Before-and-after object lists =
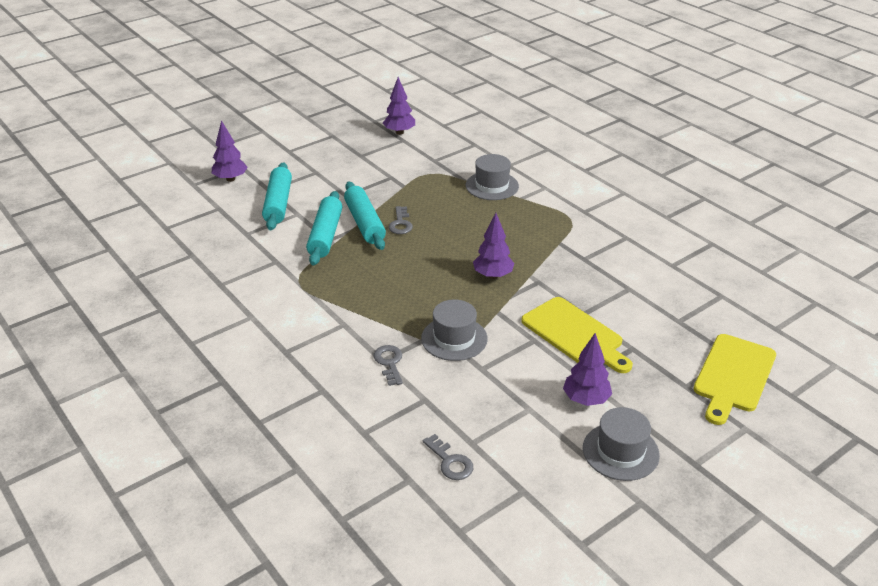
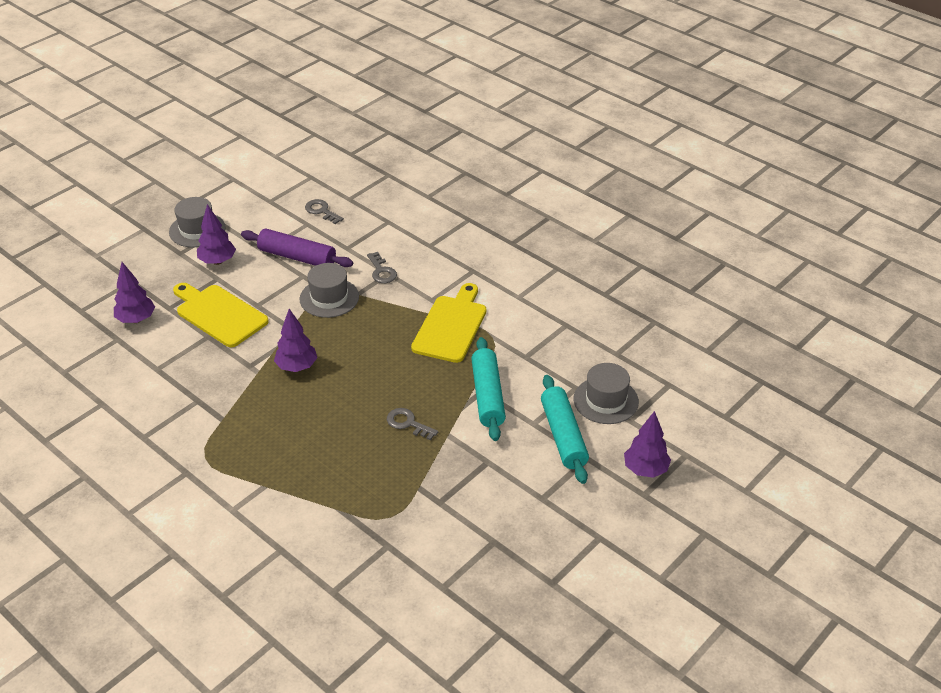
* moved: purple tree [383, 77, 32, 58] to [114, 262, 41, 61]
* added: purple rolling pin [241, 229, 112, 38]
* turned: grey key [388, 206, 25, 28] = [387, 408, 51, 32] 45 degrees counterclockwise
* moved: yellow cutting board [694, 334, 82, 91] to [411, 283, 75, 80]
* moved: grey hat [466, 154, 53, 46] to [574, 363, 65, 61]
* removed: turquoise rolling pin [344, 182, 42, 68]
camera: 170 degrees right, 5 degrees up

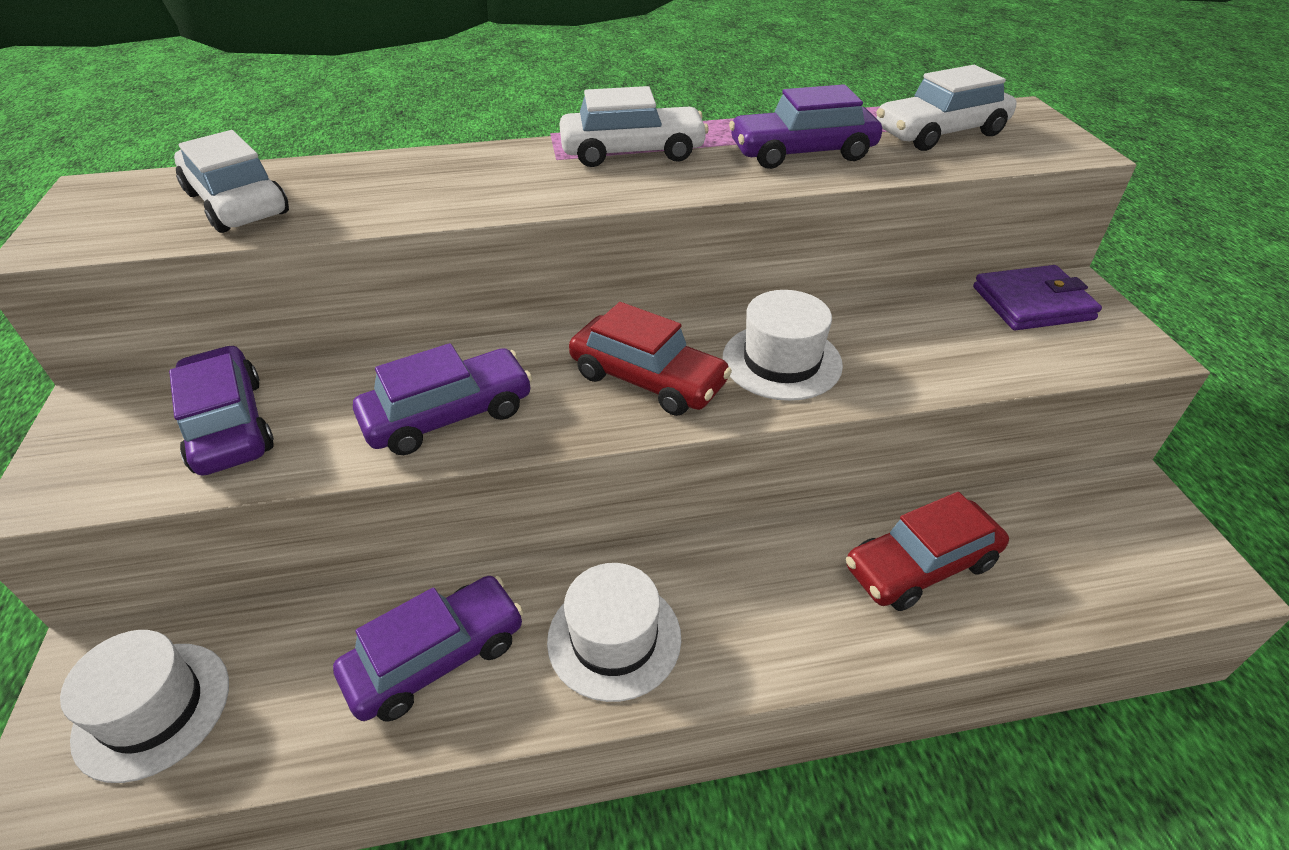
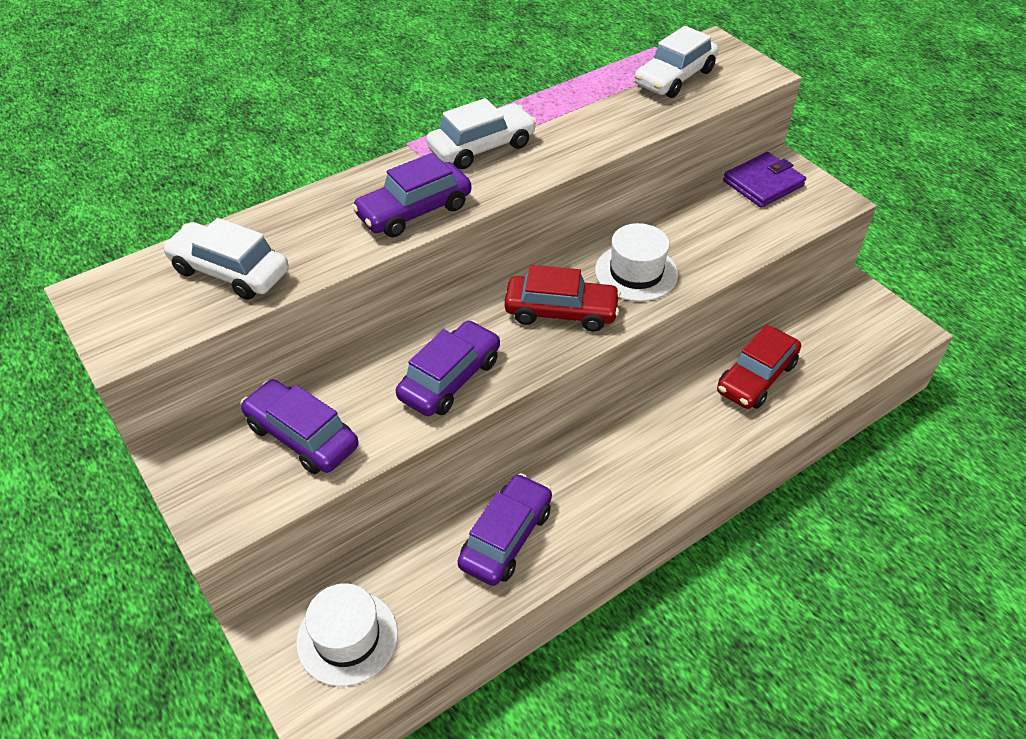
* moved: purple car [729, 84, 153, 85] to [352, 153, 119, 84]
* removed: white hat [547, 563, 134, 139]
camera: 25 degrees left, 5 degrees up

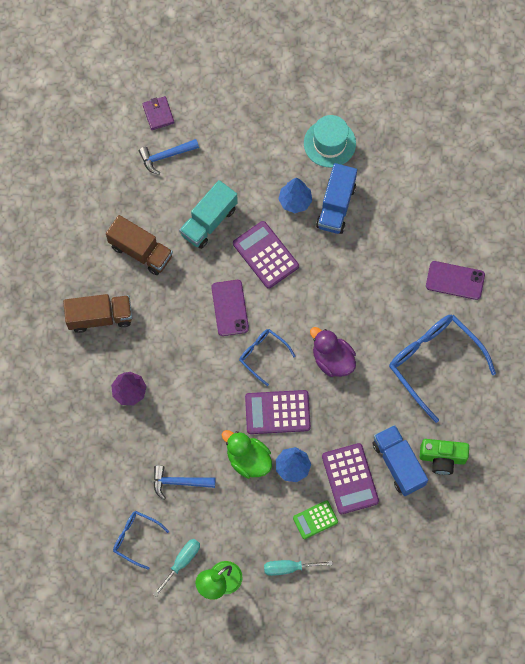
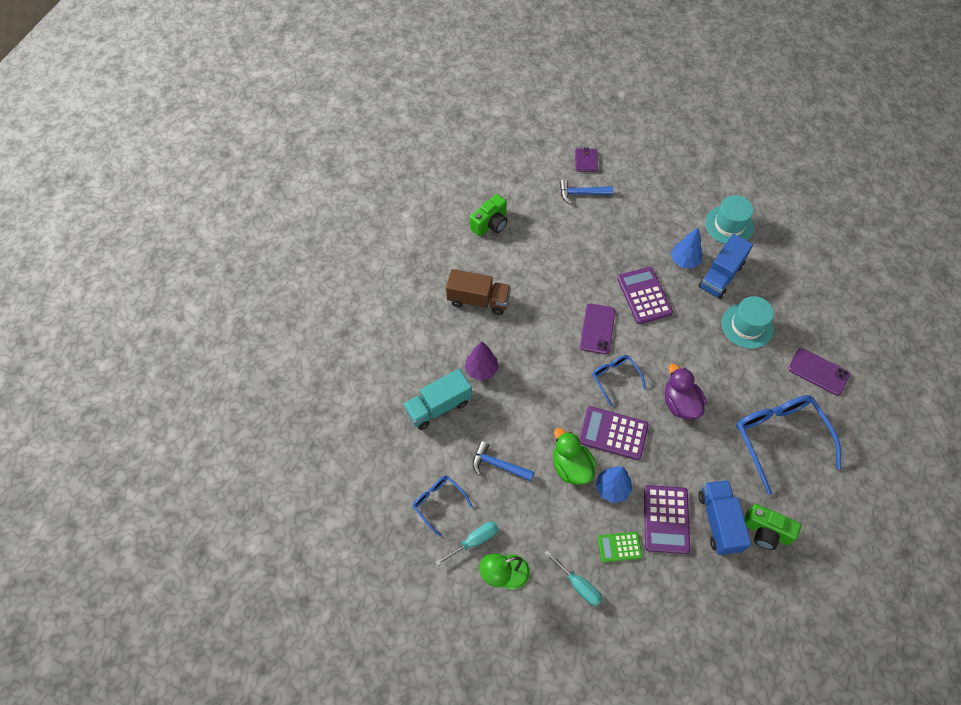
* moved: turquoise truck [179, 180, 59, 69] to [403, 369, 69, 61]
* added: green camera [470, 194, 38, 42]
* turned: turquoise screwdriver [264, 560, 68, 16] = [544, 550, 59, 56] 150 degrees counterclockwise
* added: turquoise hat [721, 296, 53, 53]
* removed: brown truck [106, 215, 67, 60]
camera: 20 degrees right, 10 degrees down

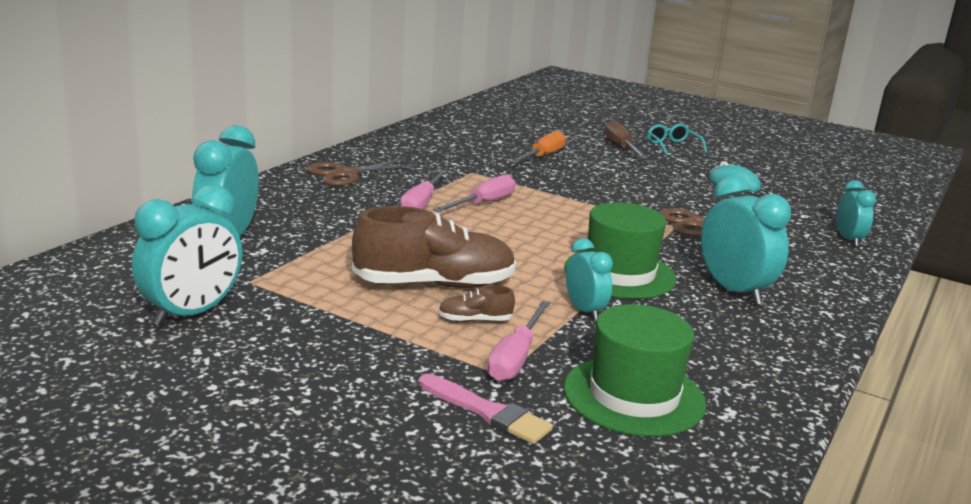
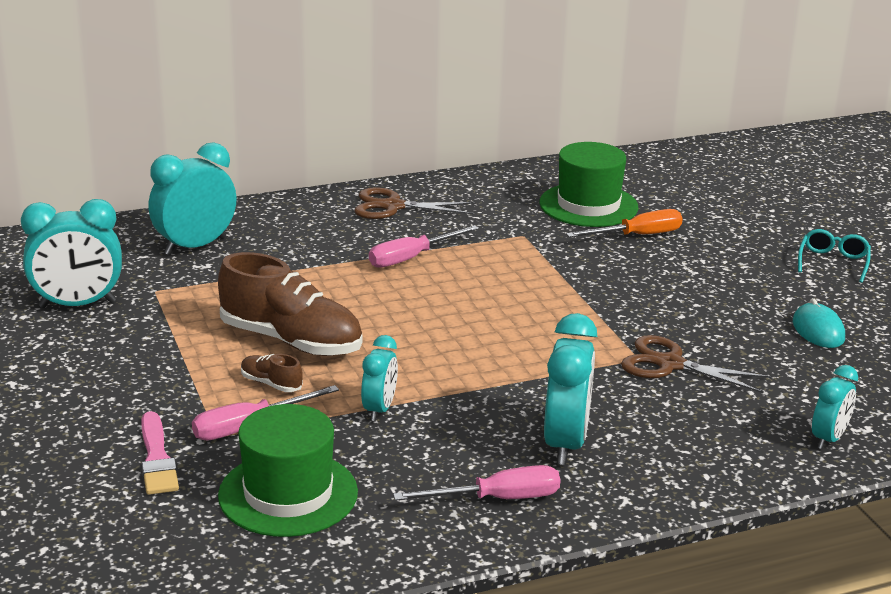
* moved: pink screwdriver [433, 174, 82, 38] to [393, 465, 167, 36]
* moved: green hat [564, 202, 112, 97] to [539, 142, 99, 85]
* removed: brown screwdriver [604, 120, 44, 38]
camera: 40 degrees right, 5 degrees up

What you have to do =
Give the data again exactly, image-free.

Answer for this exercise =
* moved: purple tree [383, 77, 32, 58] to [114, 262, 41, 61]
* added: purple rolling pin [241, 229, 112, 38]
* turned: grey key [388, 206, 25, 28] = [387, 408, 51, 32] 45 degrees counterclockwise
* moved: yellow cutting board [694, 334, 82, 91] to [411, 283, 75, 80]
* moved: grey hat [466, 154, 53, 46] to [574, 363, 65, 61]
* removed: turquoise rolling pin [344, 182, 42, 68]
camera: 170 degrees right, 5 degrees up

* moved: purple car [729, 84, 153, 85] to [352, 153, 119, 84]
* removed: white hat [547, 563, 134, 139]
camera: 25 degrees left, 5 degrees up

* moved: turquoise truck [179, 180, 59, 69] to [403, 369, 69, 61]
* added: green camera [470, 194, 38, 42]
* turned: turquoise screwdriver [264, 560, 68, 16] = [544, 550, 59, 56] 150 degrees counterclockwise
* added: turquoise hat [721, 296, 53, 53]
* removed: brown truck [106, 215, 67, 60]
camera: 20 degrees right, 10 degrees down

* moved: pink screwdriver [433, 174, 82, 38] to [393, 465, 167, 36]
* moved: green hat [564, 202, 112, 97] to [539, 142, 99, 85]
* removed: brown screwdriver [604, 120, 44, 38]
camera: 40 degrees right, 5 degrees up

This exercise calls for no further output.